### WHAT IS REQUIRED
Copy out the listing below word for word, leaving nothing out.

### Excerpts from a dataset

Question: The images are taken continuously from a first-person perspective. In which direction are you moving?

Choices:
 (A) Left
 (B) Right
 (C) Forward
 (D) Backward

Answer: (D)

### TASK ANSWER
Question: The images are taken continuously from a first-person perspective. In which direction are you moving?

Choices:
 (A) Left
 (B) Right
 (C) Forward
 (D) Backward

Answer: (D)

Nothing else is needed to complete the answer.